◆ EXERCISE:
Bring back every record exactly, except for the pictures, which stay out.

◆ EXCERPTED RECORDS:
-- Opening Marker --

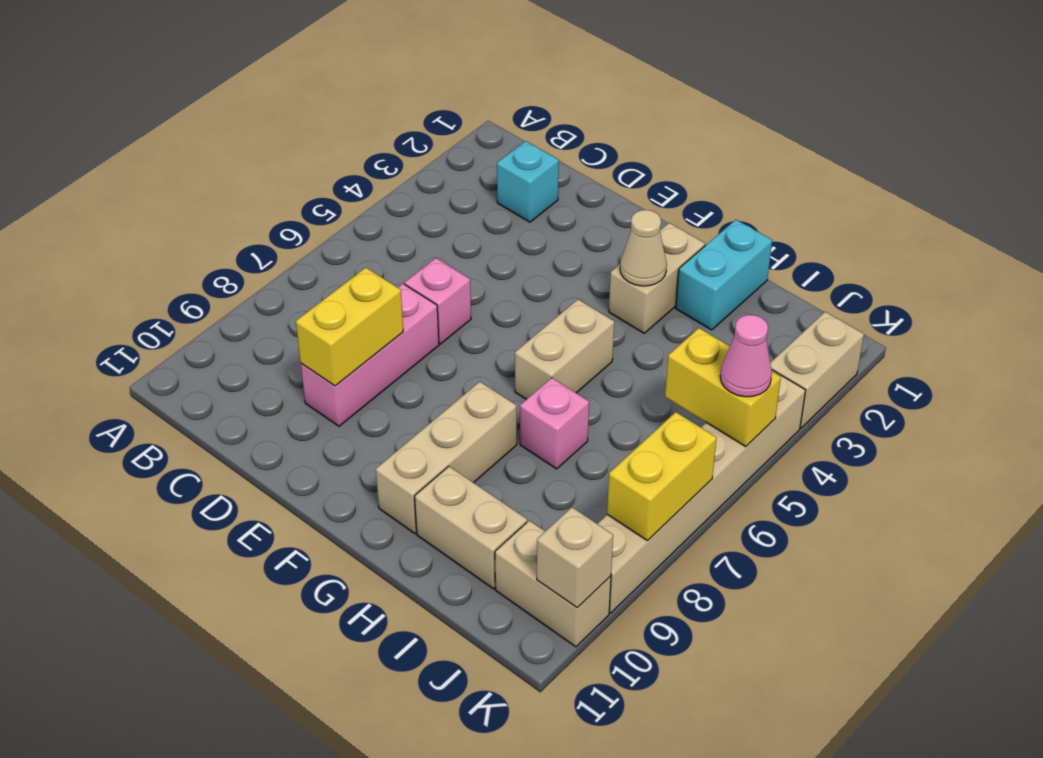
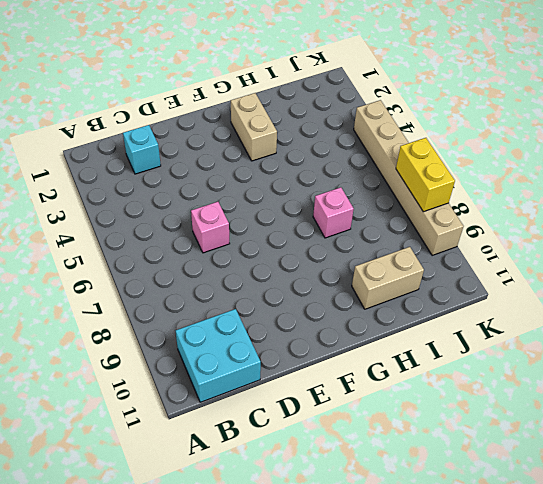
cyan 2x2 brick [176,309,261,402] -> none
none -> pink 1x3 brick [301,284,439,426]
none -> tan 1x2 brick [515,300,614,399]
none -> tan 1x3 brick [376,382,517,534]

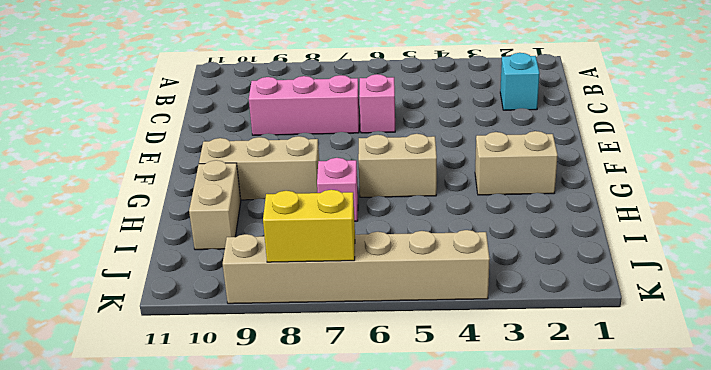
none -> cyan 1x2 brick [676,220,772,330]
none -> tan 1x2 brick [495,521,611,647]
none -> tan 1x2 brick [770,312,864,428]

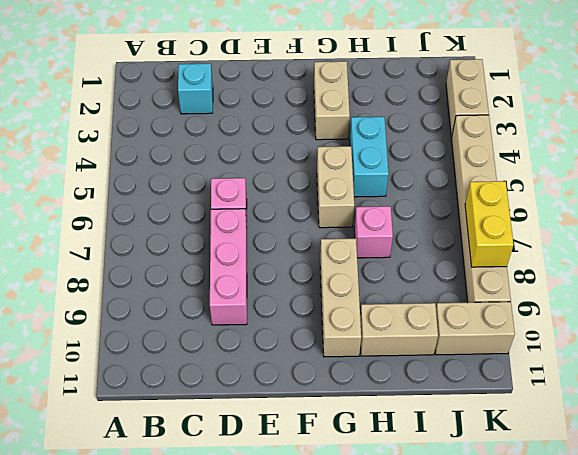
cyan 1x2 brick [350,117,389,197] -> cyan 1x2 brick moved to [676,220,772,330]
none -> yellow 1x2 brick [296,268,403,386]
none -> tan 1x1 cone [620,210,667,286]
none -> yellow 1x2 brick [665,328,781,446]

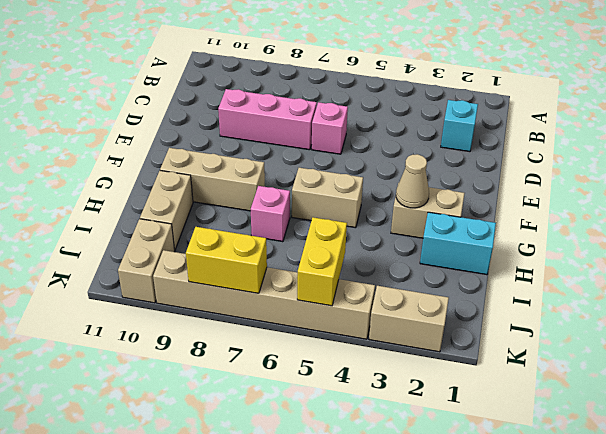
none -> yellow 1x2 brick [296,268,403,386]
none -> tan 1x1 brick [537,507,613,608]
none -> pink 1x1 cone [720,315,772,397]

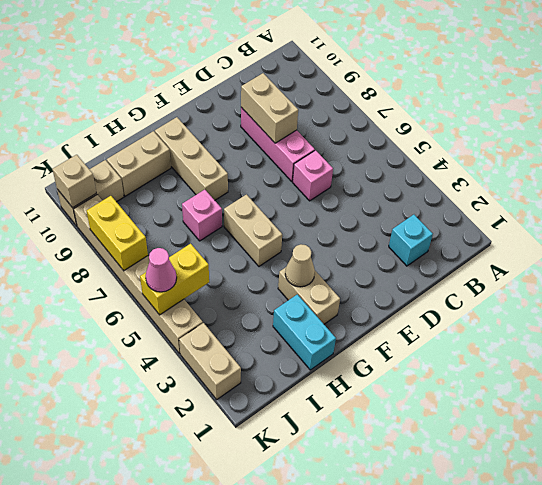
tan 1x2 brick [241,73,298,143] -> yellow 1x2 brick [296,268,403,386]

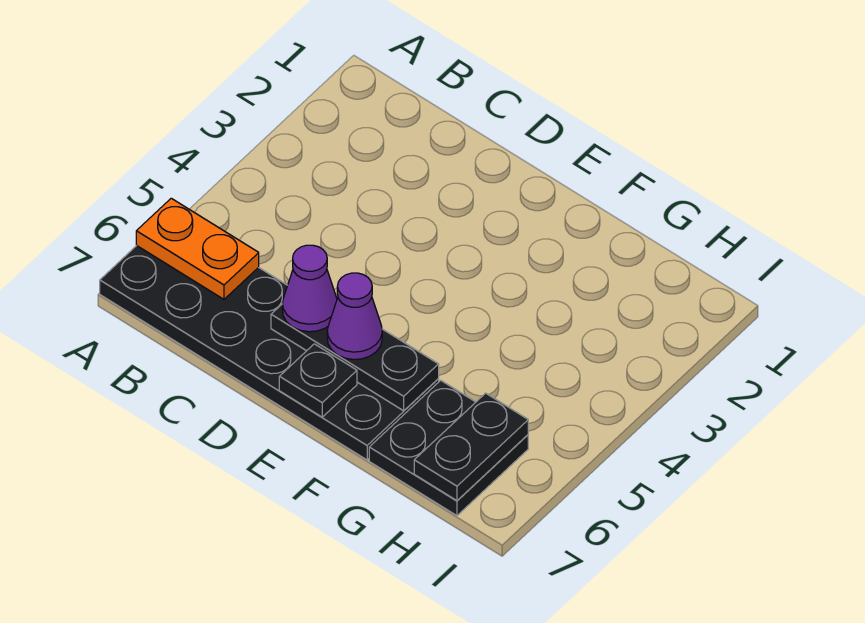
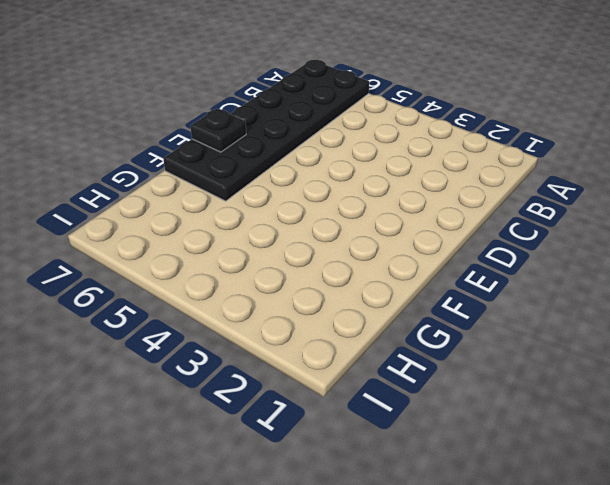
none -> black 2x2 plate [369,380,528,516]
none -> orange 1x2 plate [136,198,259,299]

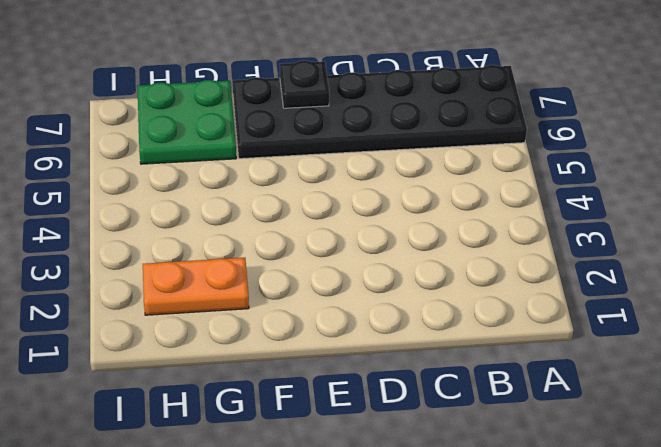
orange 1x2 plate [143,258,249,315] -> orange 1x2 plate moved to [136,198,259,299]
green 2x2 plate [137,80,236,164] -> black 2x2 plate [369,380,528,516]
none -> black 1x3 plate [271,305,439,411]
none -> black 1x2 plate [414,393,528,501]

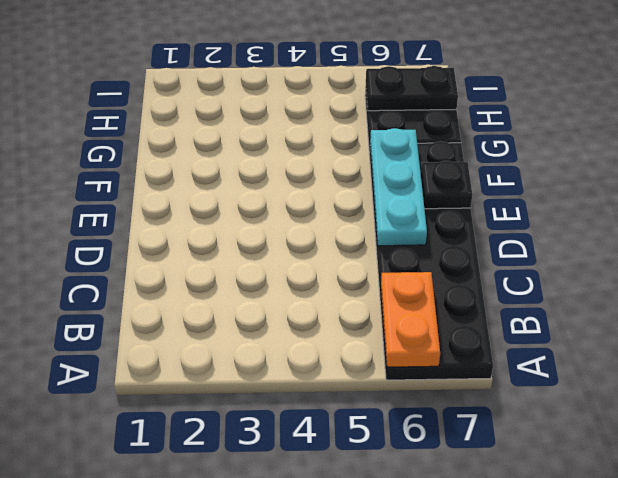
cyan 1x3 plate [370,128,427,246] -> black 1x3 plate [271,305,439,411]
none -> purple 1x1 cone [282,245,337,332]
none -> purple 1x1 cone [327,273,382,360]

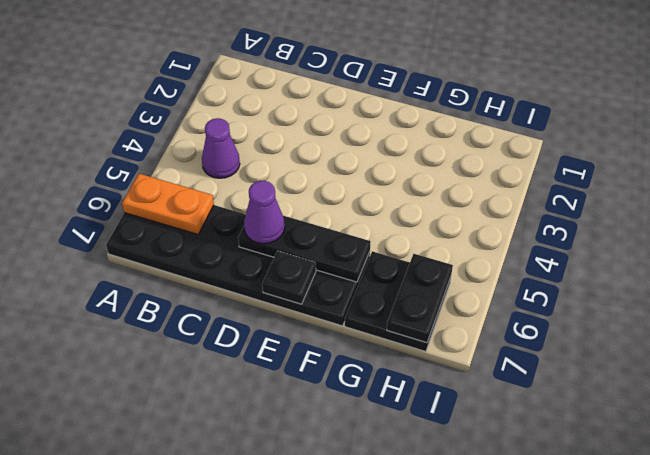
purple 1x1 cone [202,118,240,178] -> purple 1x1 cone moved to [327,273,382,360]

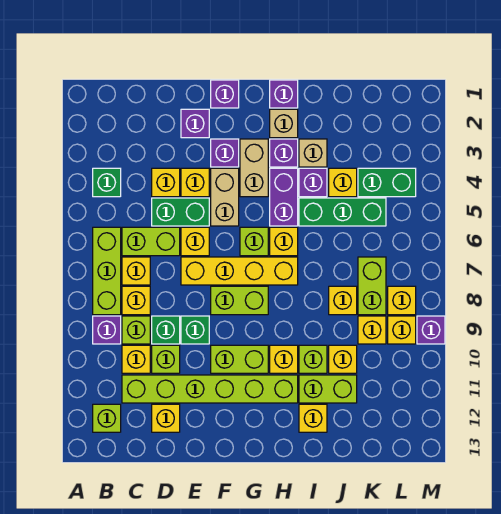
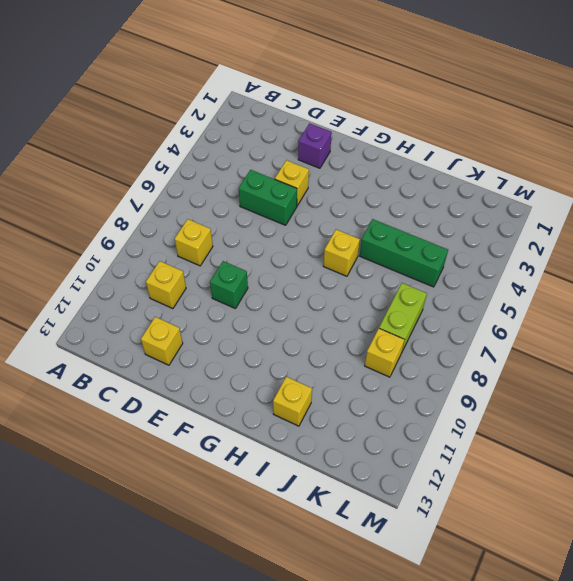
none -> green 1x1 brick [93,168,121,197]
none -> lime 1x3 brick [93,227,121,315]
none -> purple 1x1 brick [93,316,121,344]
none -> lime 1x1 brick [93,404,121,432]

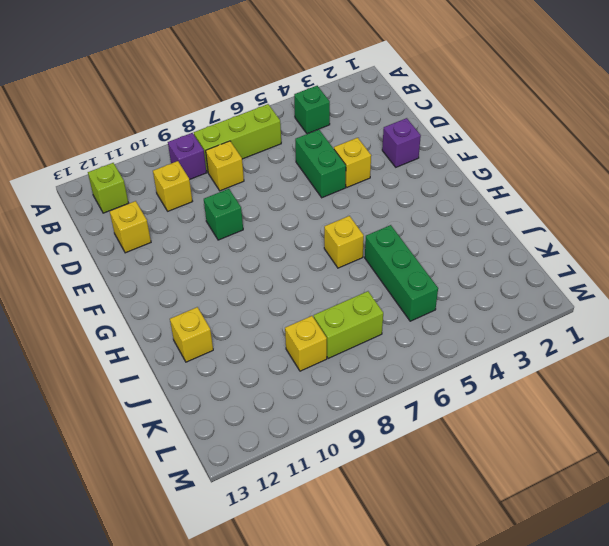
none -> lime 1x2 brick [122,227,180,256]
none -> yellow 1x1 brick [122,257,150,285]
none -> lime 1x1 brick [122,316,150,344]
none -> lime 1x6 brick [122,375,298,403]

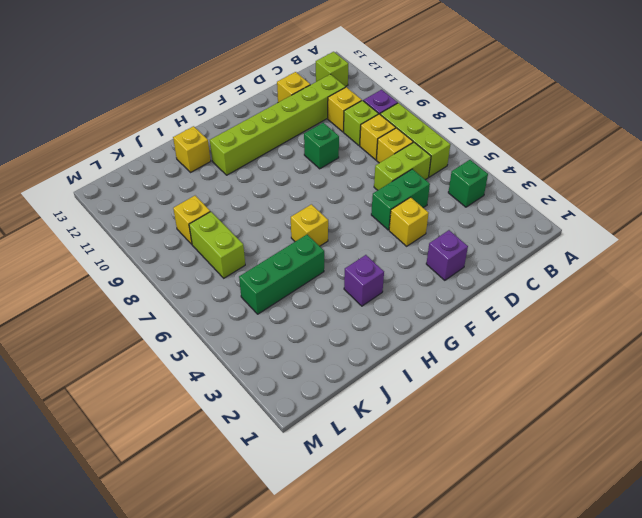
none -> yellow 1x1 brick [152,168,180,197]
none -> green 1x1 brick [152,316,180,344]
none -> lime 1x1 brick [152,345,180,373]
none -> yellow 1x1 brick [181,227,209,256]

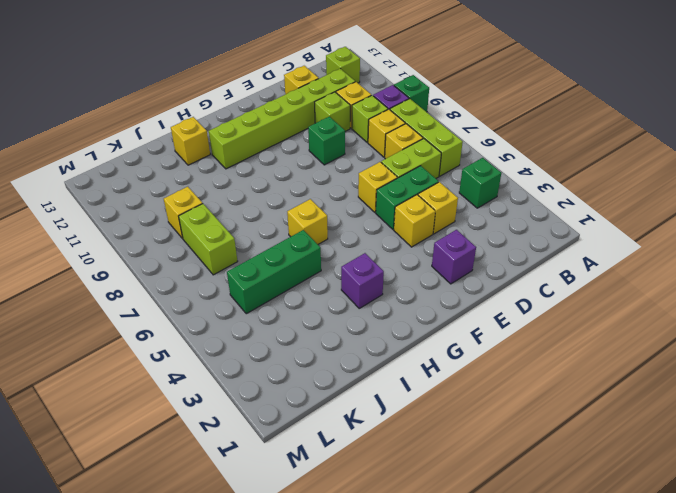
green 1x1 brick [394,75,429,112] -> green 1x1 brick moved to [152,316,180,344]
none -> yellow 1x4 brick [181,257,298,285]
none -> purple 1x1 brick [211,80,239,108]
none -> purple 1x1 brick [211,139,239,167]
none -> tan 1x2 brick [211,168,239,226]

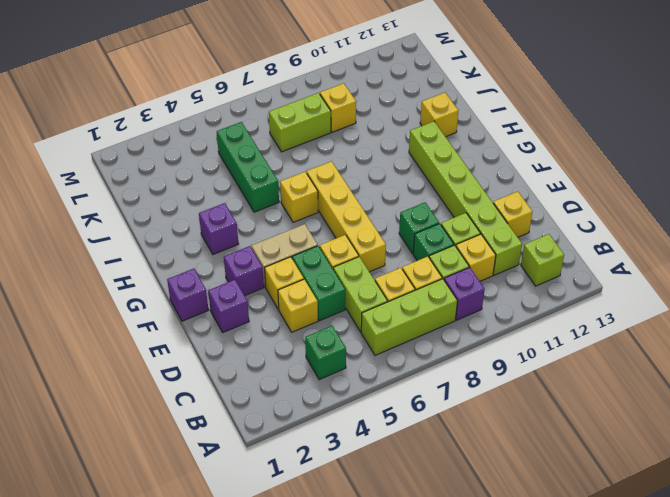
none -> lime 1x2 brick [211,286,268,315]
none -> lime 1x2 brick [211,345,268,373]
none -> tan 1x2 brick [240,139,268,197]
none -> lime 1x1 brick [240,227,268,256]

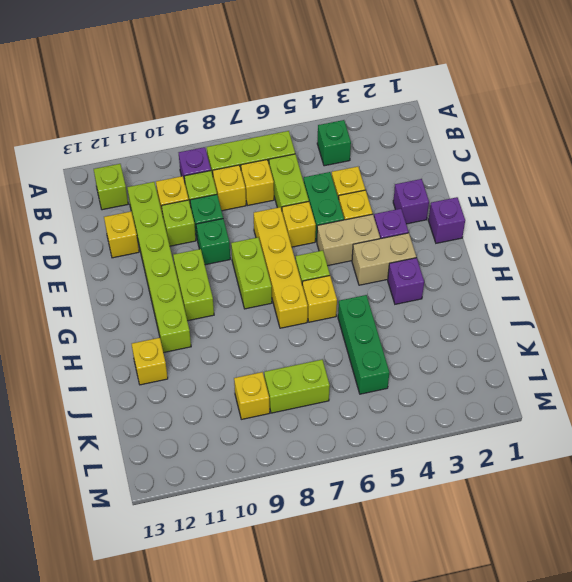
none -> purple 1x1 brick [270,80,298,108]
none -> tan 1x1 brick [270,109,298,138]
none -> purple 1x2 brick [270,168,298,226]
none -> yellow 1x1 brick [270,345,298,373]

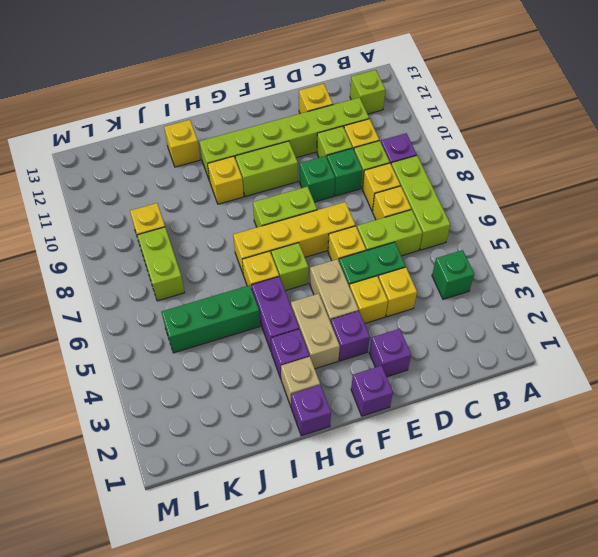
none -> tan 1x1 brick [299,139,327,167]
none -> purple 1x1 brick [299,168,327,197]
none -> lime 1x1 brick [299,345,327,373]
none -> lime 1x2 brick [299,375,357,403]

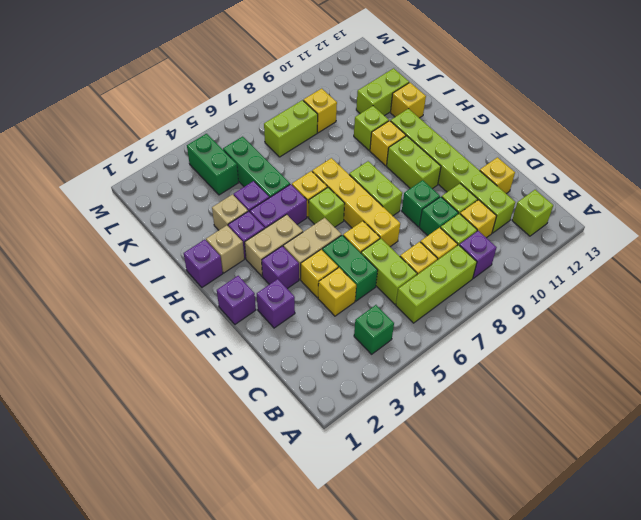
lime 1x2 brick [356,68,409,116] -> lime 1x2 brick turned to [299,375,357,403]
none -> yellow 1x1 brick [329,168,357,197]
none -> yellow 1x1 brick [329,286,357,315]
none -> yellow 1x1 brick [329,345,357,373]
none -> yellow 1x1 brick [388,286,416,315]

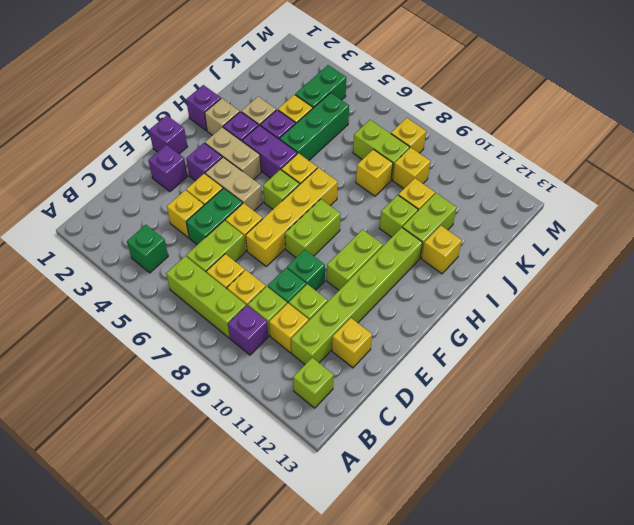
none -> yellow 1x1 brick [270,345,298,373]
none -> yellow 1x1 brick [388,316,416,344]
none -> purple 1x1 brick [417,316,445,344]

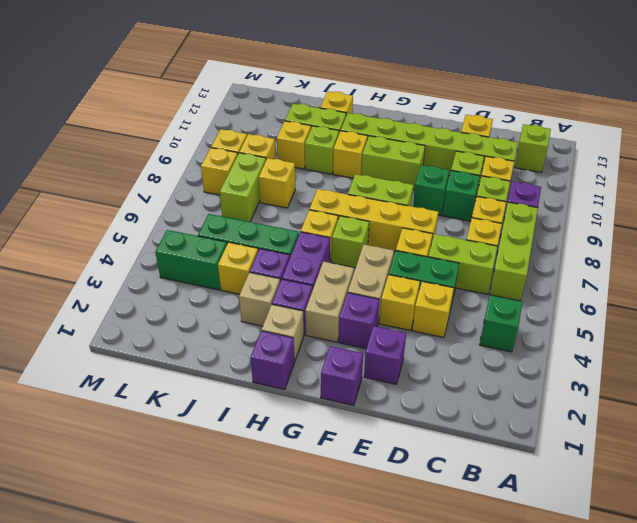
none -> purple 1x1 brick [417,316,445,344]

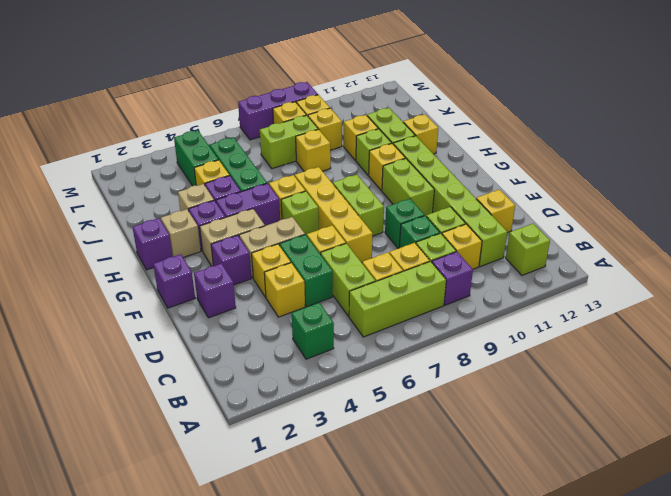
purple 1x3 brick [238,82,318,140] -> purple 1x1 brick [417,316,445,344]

-- Closing Marker --

◆ EXERCISE RESULT:
cyan 2x2 brick [176,309,261,402] -> none
none -> pink 1x3 brick [301,284,439,426]
none -> tan 1x2 brick [515,300,614,399]
none -> tan 1x3 brick [376,382,517,534]

none -> cyan 1x2 brick [676,220,772,330]
none -> tan 1x2 brick [495,521,611,647]
none -> tan 1x2 brick [770,312,864,428]

cyan 1x2 brick [350,117,389,197] -> cyan 1x2 brick moved to [676,220,772,330]
none -> yellow 1x2 brick [296,268,403,386]
none -> tan 1x1 cone [620,210,667,286]
none -> yellow 1x2 brick [665,328,781,446]

none -> yellow 1x2 brick [296,268,403,386]
none -> tan 1x1 brick [537,507,613,608]
none -> pink 1x1 cone [720,315,772,397]

tan 1x2 brick [241,73,298,143] -> yellow 1x2 brick [296,268,403,386]

none -> black 2x2 plate [369,380,528,516]
none -> orange 1x2 plate [136,198,259,299]

orange 1x2 plate [143,258,249,315] -> orange 1x2 plate moved to [136,198,259,299]
green 2x2 plate [137,80,236,164] -> black 2x2 plate [369,380,528,516]
none -> black 1x3 plate [271,305,439,411]
none -> black 1x2 plate [414,393,528,501]

cyan 1x3 plate [370,128,427,246] -> black 1x3 plate [271,305,439,411]
none -> purple 1x1 cone [282,245,337,332]
none -> purple 1x1 cone [327,273,382,360]

purple 1x1 cone [202,118,240,178] -> purple 1x1 cone moved to [327,273,382,360]

none -> green 1x1 brick [93,168,121,197]
none -> lime 1x3 brick [93,227,121,315]
none -> purple 1x1 brick [93,316,121,344]
none -> lime 1x1 brick [93,404,121,432]

none -> lime 1x2 brick [122,227,180,256]
none -> yellow 1x1 brick [122,257,150,285]
none -> lime 1x1 brick [122,316,150,344]
none -> lime 1x6 brick [122,375,298,403]

none -> yellow 1x1 brick [152,168,180,197]
none -> green 1x1 brick [152,316,180,344]
none -> lime 1x1 brick [152,345,180,373]
none -> yellow 1x1 brick [181,227,209,256]

green 1x1 brick [394,75,429,112] -> green 1x1 brick moved to [152,316,180,344]
none -> yellow 1x4 brick [181,257,298,285]
none -> purple 1x1 brick [211,80,239,108]
none -> purple 1x1 brick [211,139,239,167]
none -> tan 1x2 brick [211,168,239,226]

none -> lime 1x2 brick [211,286,268,315]
none -> lime 1x2 brick [211,345,268,373]
none -> tan 1x2 brick [240,139,268,197]
none -> lime 1x1 brick [240,227,268,256]

none -> purple 1x1 brick [270,80,298,108]
none -> tan 1x1 brick [270,109,298,138]
none -> purple 1x2 brick [270,168,298,226]
none -> yellow 1x1 brick [270,345,298,373]

none -> tan 1x1 brick [299,139,327,167]
none -> purple 1x1 brick [299,168,327,197]
none -> lime 1x1 brick [299,345,327,373]
none -> lime 1x2 brick [299,375,357,403]

lime 1x2 brick [356,68,409,116] -> lime 1x2 brick turned to [299,375,357,403]
none -> yellow 1x1 brick [329,168,357,197]
none -> yellow 1x1 brick [329,286,357,315]
none -> yellow 1x1 brick [329,345,357,373]
none -> yellow 1x1 brick [388,286,416,315]

none -> yellow 1x1 brick [270,345,298,373]
none -> yellow 1x1 brick [388,316,416,344]
none -> purple 1x1 brick [417,316,445,344]

none -> purple 1x1 brick [417,316,445,344]

purple 1x3 brick [238,82,318,140] -> purple 1x1 brick [417,316,445,344]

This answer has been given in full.